### [Exercise goal]
Only the lines below from the one containing "D1: schottky MBR340" to the one containing "R13: 62k (GND, N_1) -> 62k (IC4/P1.0, N_1)" should be repeated, both included and unchanged.

### [Provided information]
'''

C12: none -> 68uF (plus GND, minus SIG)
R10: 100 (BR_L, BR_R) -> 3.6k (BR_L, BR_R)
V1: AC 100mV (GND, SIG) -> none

'''
'''

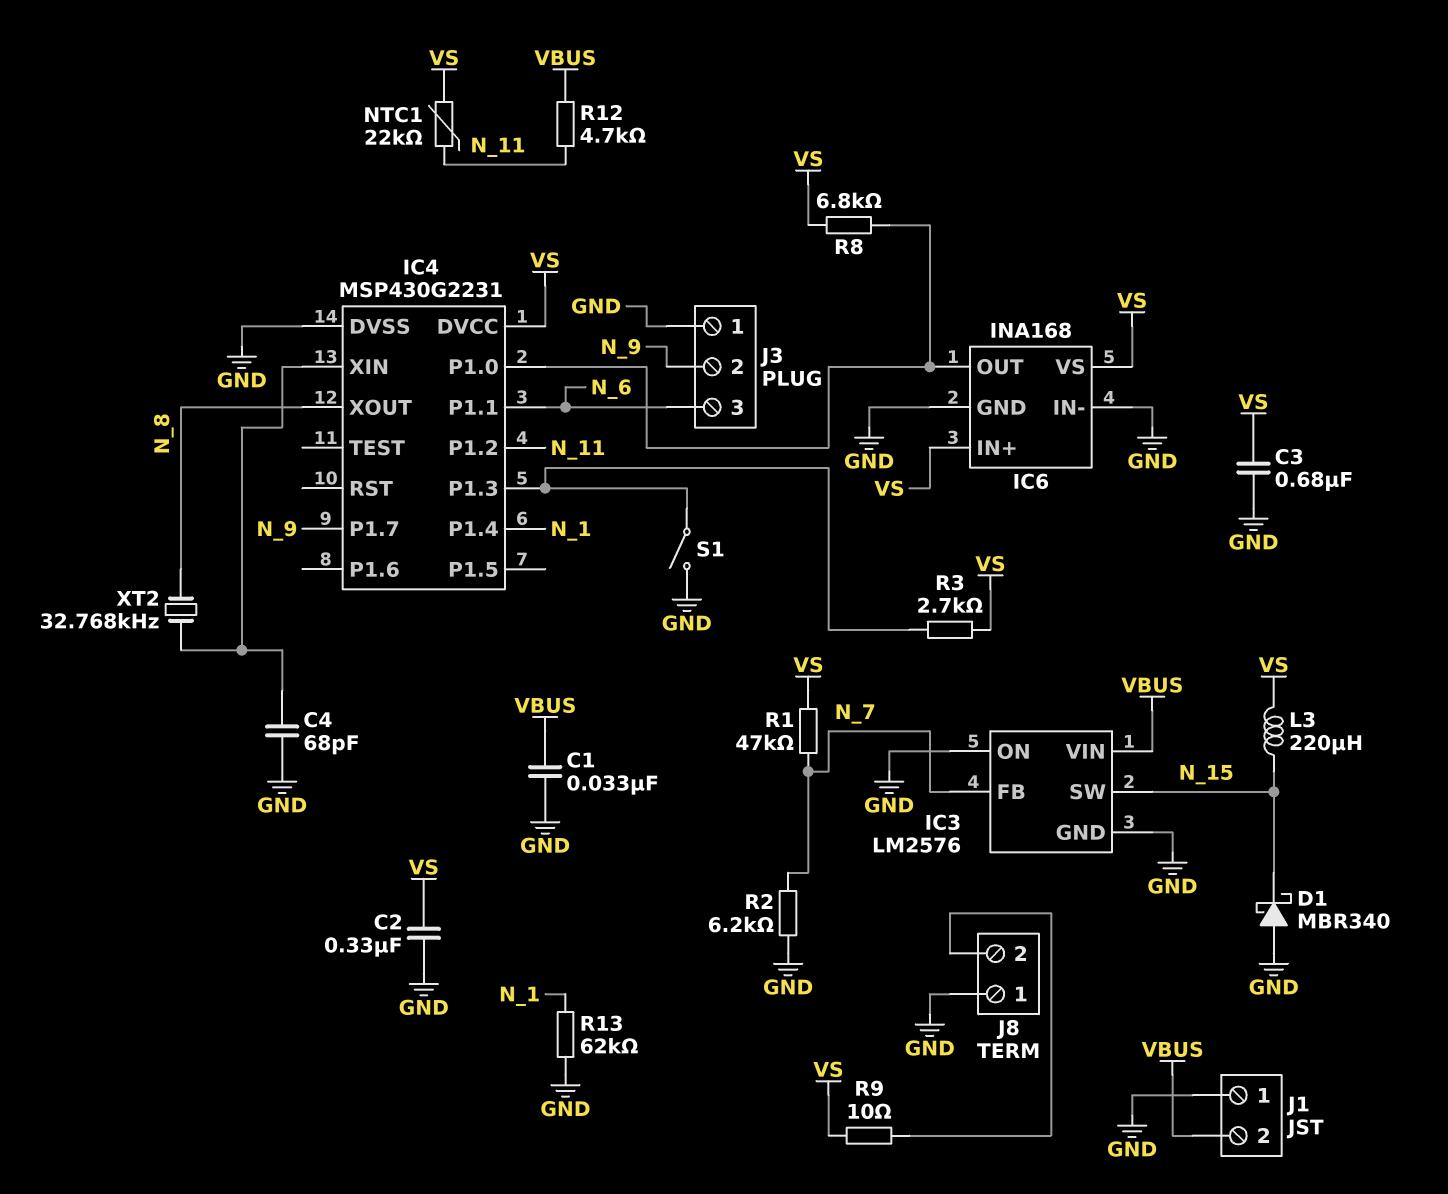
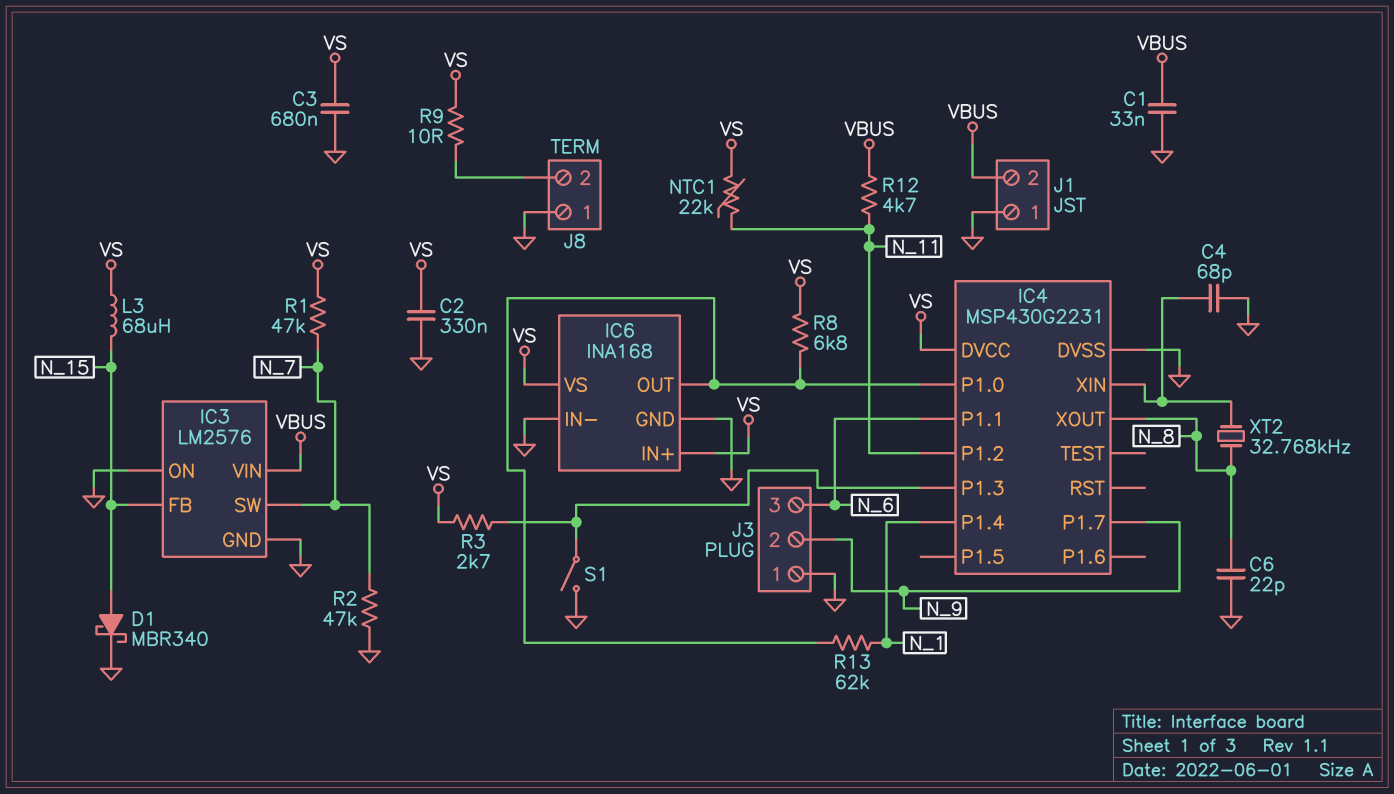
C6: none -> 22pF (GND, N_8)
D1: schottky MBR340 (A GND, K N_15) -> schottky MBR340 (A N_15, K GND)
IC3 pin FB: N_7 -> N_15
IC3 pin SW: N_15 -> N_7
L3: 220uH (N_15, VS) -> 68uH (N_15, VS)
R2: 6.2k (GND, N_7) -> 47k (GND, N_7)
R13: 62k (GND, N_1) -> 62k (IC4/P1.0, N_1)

'''

### [Response to this task]
D1: schottky MBR340 (A GND, K N_15) -> schottky MBR340 (A N_15, K GND)
IC3 pin FB: N_7 -> N_15
IC3 pin SW: N_15 -> N_7
L3: 220uH (N_15, VS) -> 68uH (N_15, VS)
R2: 6.2k (GND, N_7) -> 47k (GND, N_7)
R13: 62k (GND, N_1) -> 62k (IC4/P1.0, N_1)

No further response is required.